===== SUPPLIED DATA
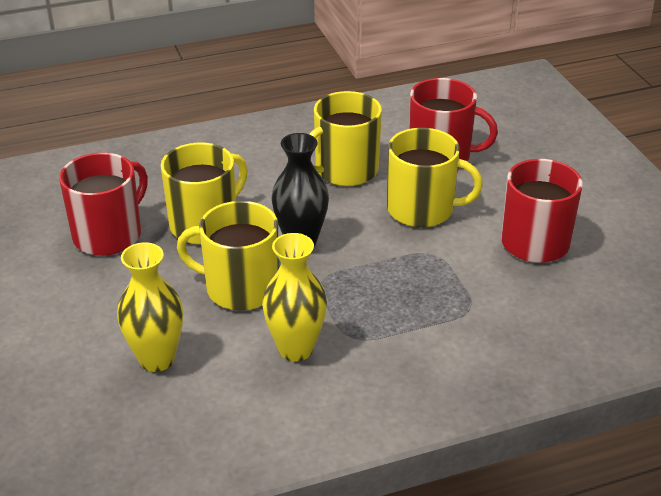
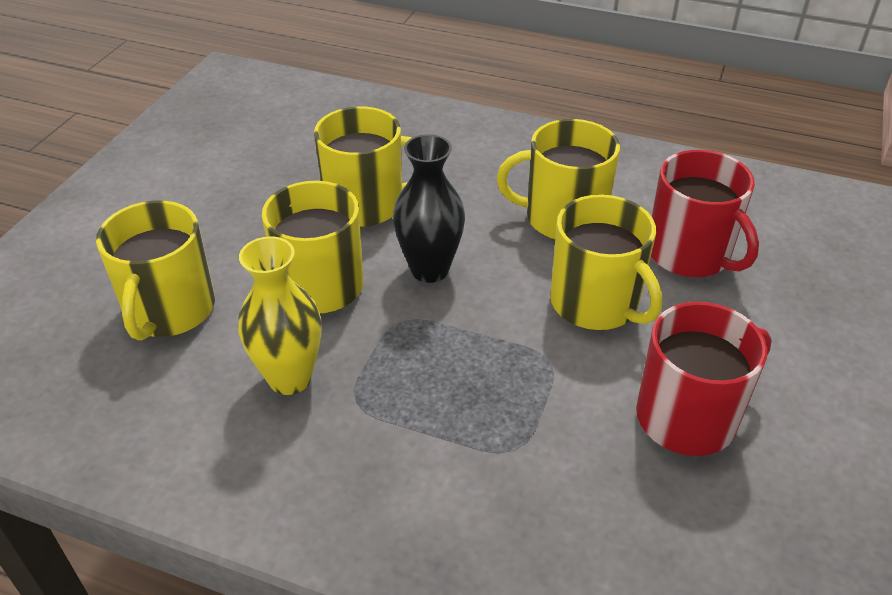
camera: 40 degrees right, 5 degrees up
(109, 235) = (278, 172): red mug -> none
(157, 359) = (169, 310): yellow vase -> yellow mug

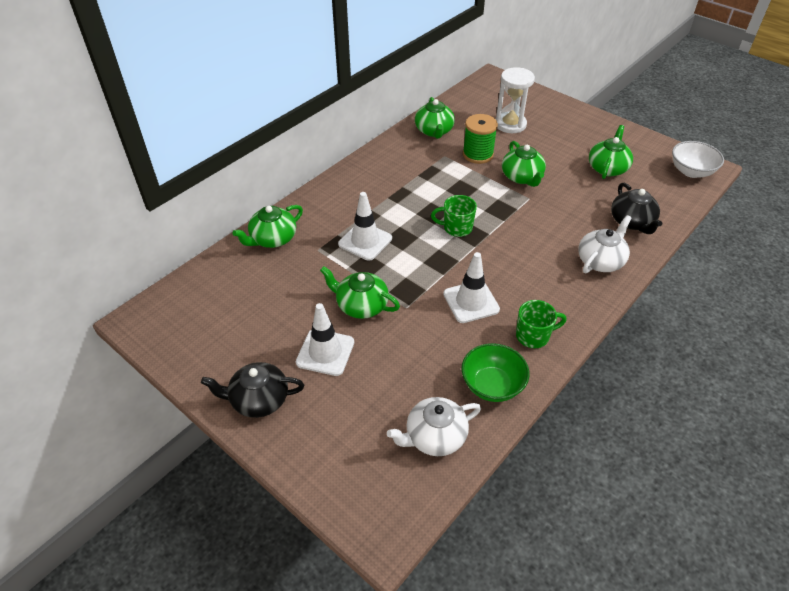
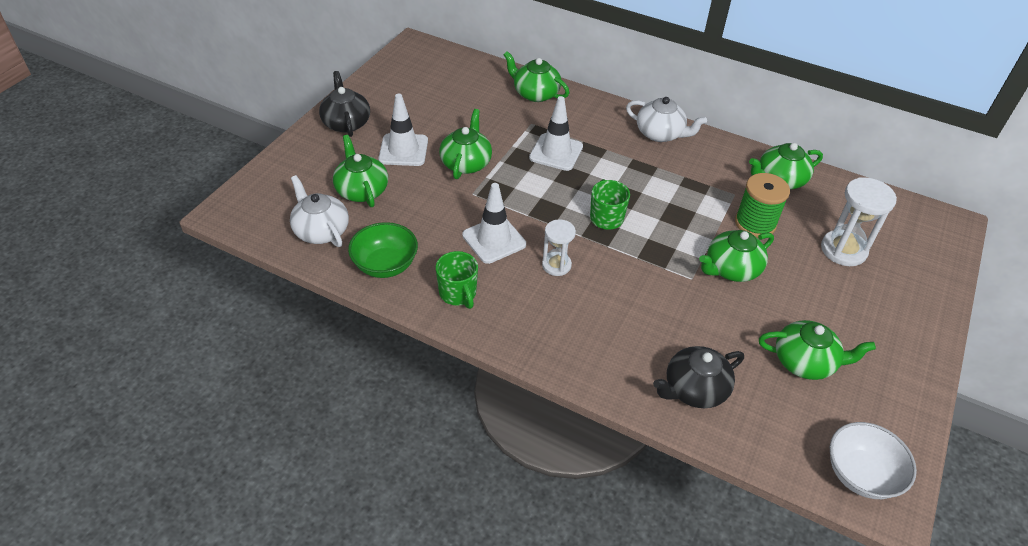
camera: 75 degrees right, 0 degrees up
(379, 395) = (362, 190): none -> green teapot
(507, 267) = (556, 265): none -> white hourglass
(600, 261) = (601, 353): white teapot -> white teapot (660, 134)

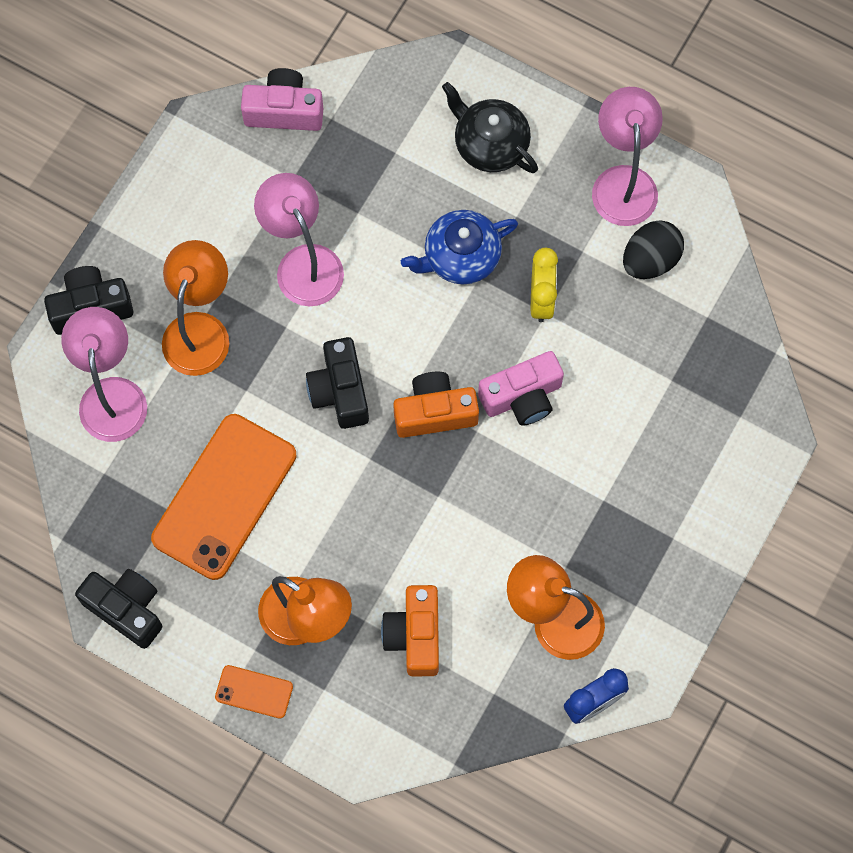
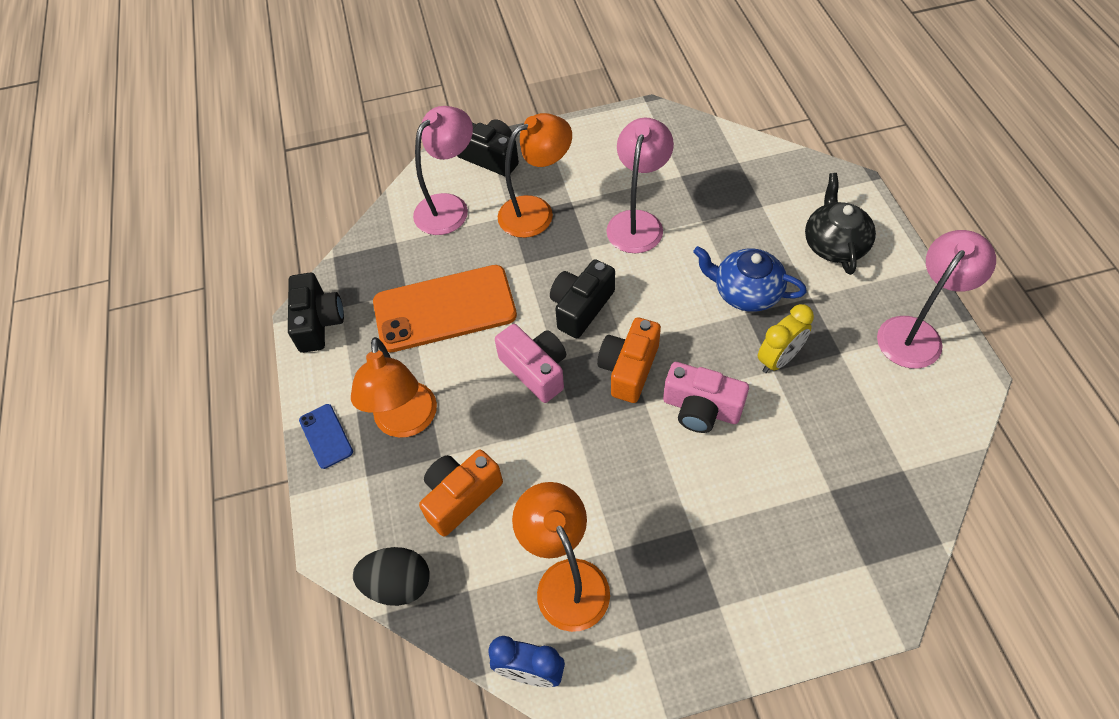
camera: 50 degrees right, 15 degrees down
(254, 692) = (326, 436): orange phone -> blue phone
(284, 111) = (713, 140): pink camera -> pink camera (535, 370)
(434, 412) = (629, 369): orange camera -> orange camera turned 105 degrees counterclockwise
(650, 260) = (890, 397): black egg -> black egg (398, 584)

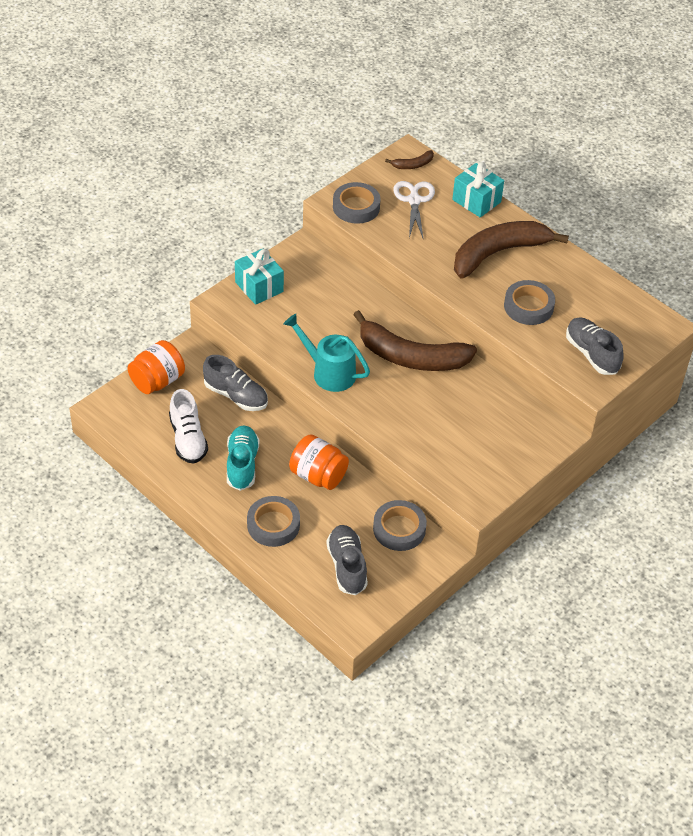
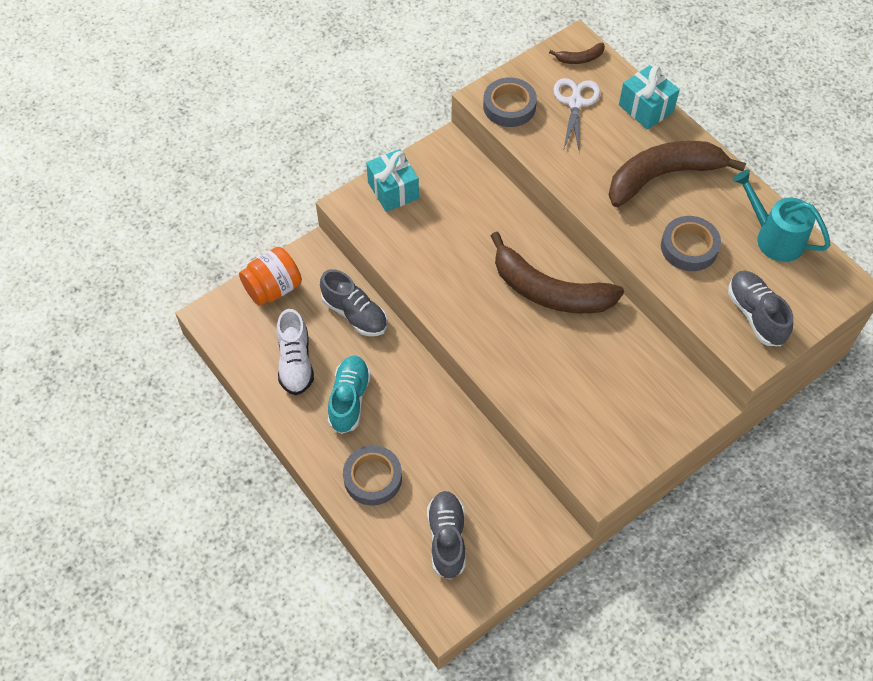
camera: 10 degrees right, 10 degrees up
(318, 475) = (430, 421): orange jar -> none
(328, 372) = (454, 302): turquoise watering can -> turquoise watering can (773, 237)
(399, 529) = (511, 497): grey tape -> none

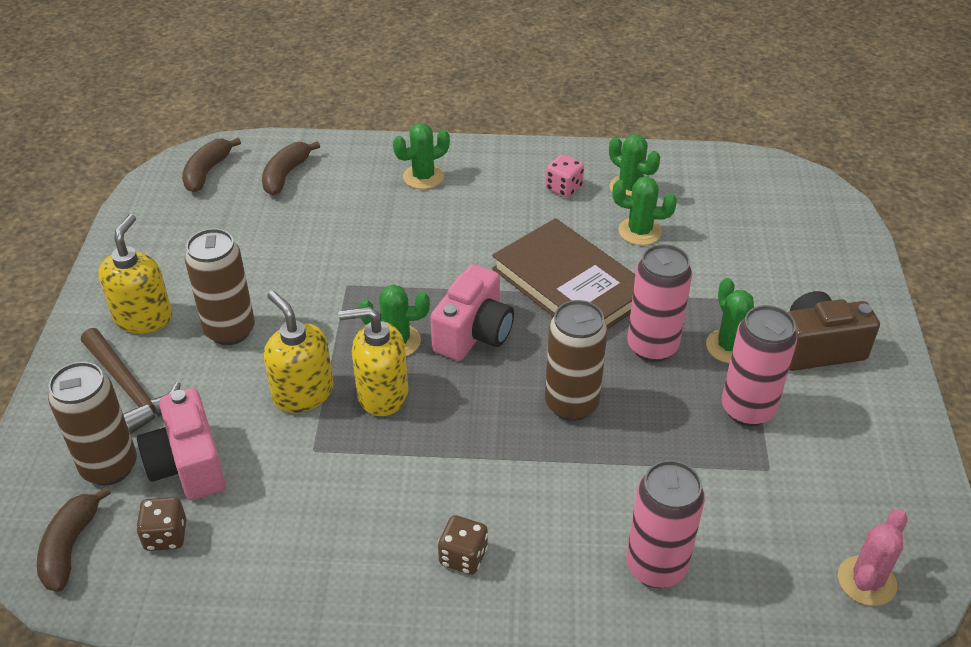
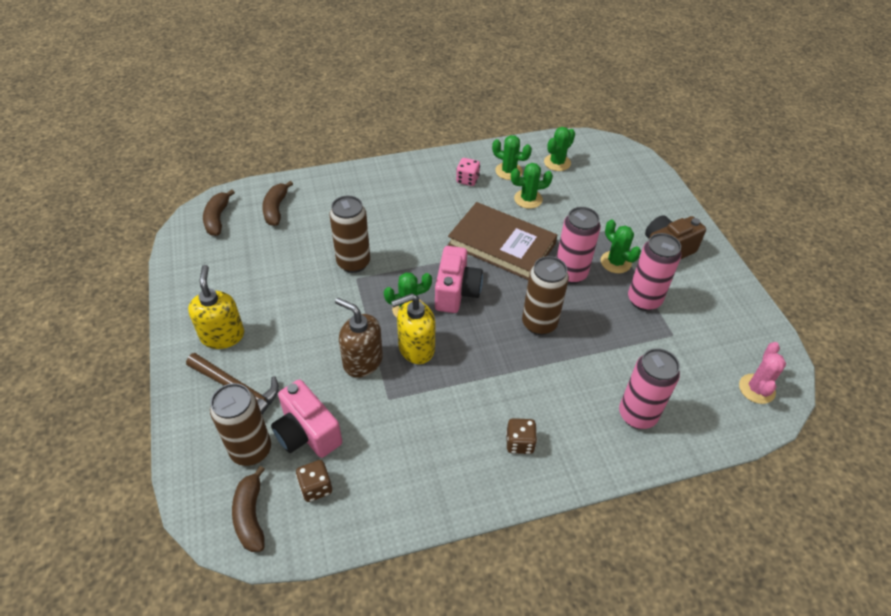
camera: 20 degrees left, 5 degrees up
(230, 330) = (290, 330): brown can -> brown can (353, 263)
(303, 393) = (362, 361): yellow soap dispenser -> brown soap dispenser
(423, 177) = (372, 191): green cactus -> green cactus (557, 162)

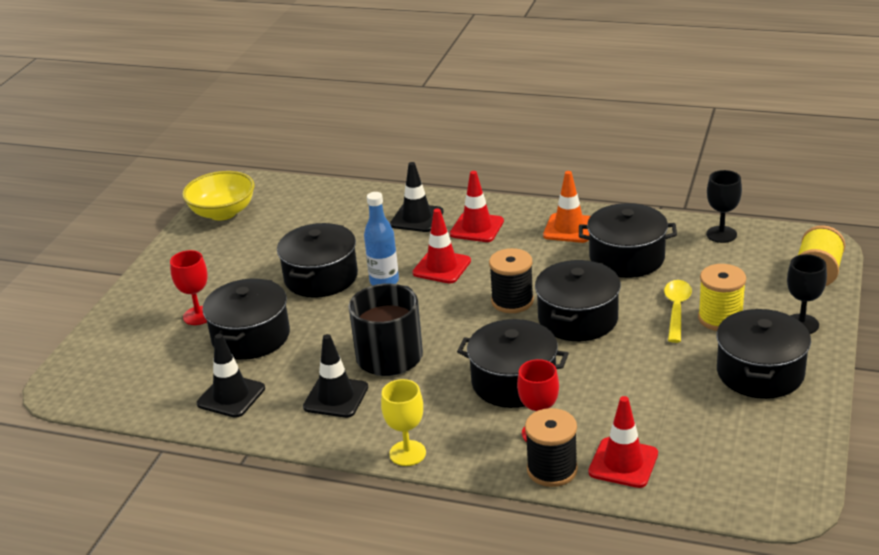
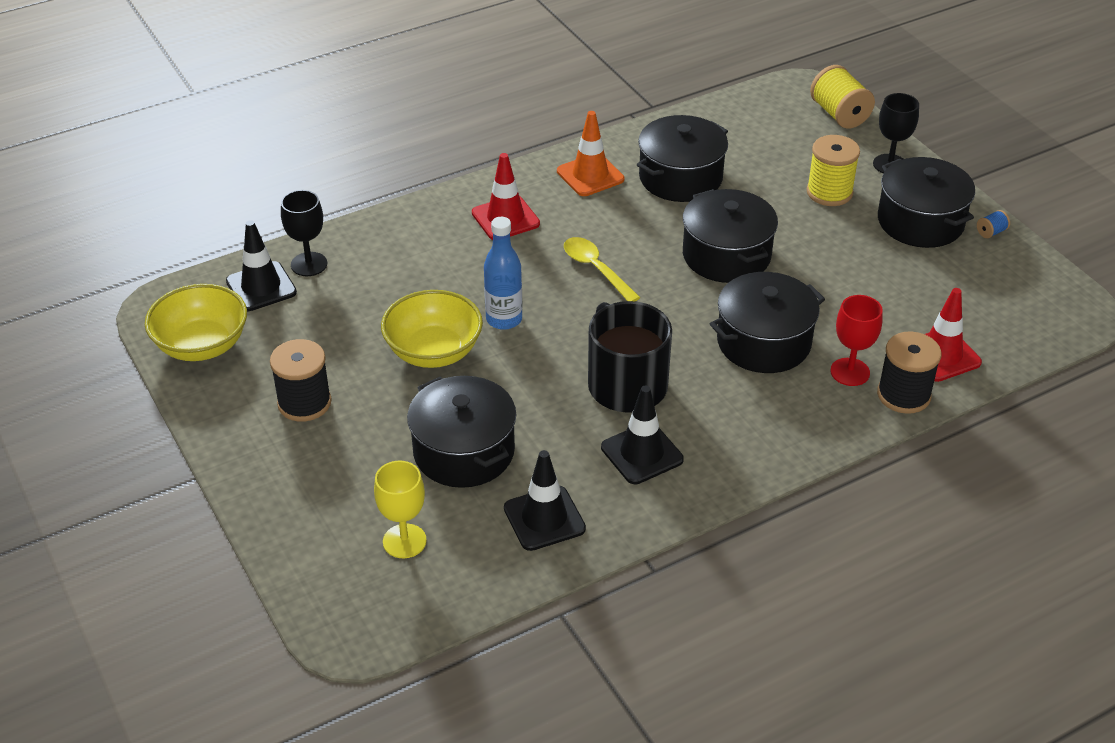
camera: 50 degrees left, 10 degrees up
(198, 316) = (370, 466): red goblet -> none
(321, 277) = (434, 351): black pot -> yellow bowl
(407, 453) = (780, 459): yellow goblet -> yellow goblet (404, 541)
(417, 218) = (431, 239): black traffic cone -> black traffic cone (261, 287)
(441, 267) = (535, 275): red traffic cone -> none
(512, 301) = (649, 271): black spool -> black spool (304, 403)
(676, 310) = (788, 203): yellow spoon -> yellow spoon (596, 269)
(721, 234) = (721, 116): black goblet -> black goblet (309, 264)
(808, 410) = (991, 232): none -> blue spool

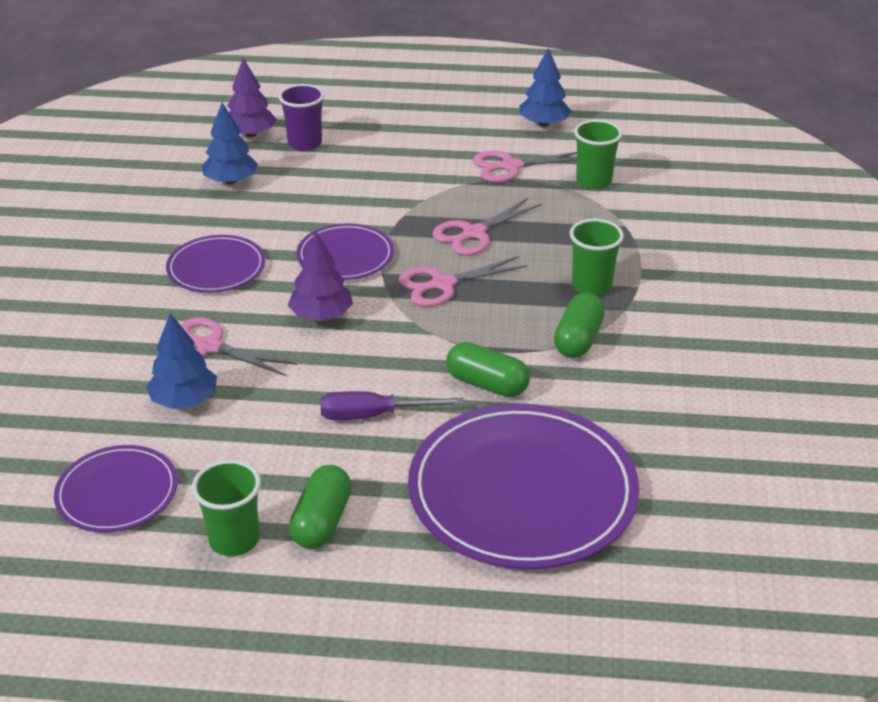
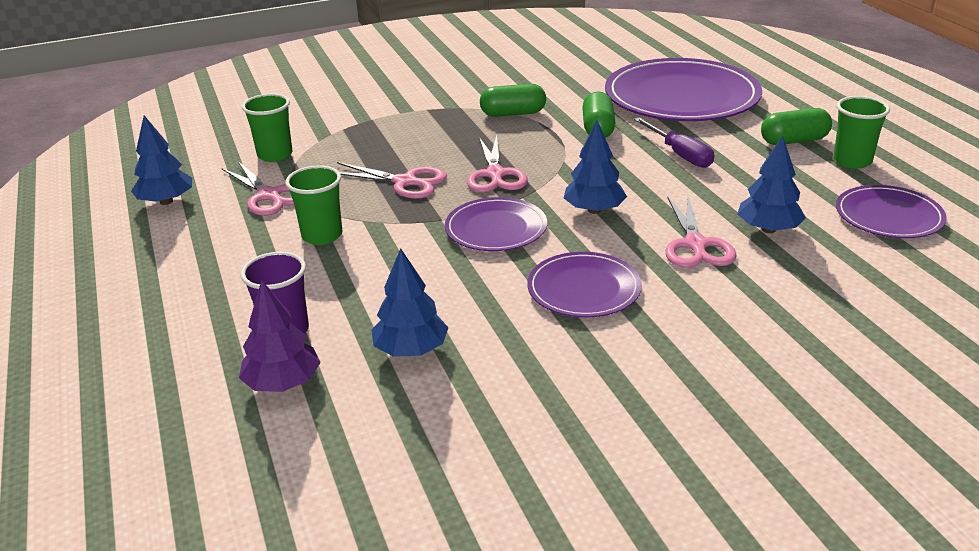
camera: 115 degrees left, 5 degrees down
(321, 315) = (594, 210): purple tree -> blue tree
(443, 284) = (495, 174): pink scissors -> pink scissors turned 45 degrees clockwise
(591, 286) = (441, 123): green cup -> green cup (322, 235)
==========
## WHAT NEEDS TO BE DONE
Leaving all pictures aside, quote each record exactly.

## OUTPUT FOR THIS TASK
camera: 40 degrees right, 5 degrees up
(109, 235) = (278, 172): red mug -> none
(157, 359) = (169, 310): yellow vase -> yellow mug

camera: 75 degrees right, 0 degrees up
(379, 395) = (362, 190): none -> green teapot
(507, 267) = (556, 265): none -> white hourglass
(600, 261) = (601, 353): white teapot -> white teapot (660, 134)

camera: 50 degrees right, 15 degrees down
(254, 692) = (326, 436): orange phone -> blue phone
(284, 111) = (713, 140): pink camera -> pink camera (535, 370)
(434, 412) = (629, 369): orange camera -> orange camera turned 105 degrees counterclockwise
(650, 260) = (890, 397): black egg -> black egg (398, 584)

camera: 10 degrees right, 10 degrees up
(318, 475) = (430, 421): orange jar -> none
(328, 372) = (454, 302): turquoise watering can -> turquoise watering can (773, 237)
(399, 529) = (511, 497): grey tape -> none

camera: 20 degrees left, 5 degrees up
(230, 330) = (290, 330): brown can -> brown can (353, 263)
(303, 393) = (362, 361): yellow soap dispenser -> brown soap dispenser
(423, 177) = (372, 191): green cactus -> green cactus (557, 162)

camera: 50 degrees left, 10 degrees up
(198, 316) = (370, 466): red goblet -> none
(321, 277) = (434, 351): black pot -> yellow bowl
(407, 453) = (780, 459): yellow goblet -> yellow goblet (404, 541)
(417, 218) = (431, 239): black traffic cone -> black traffic cone (261, 287)
(441, 267) = (535, 275): red traffic cone -> none
(512, 301) = (649, 271): black spool -> black spool (304, 403)
(676, 310) = (788, 203): yellow spoon -> yellow spoon (596, 269)
(721, 234) = (721, 116): black goblet -> black goblet (309, 264)
(808, 410) = (991, 232): none -> blue spool

camera: 115 degrees left, 5 degrees down
(321, 315) = (594, 210): purple tree -> blue tree
(443, 284) = (495, 174): pink scissors -> pink scissors turned 45 degrees clockwise
(591, 286) = (441, 123): green cup -> green cup (322, 235)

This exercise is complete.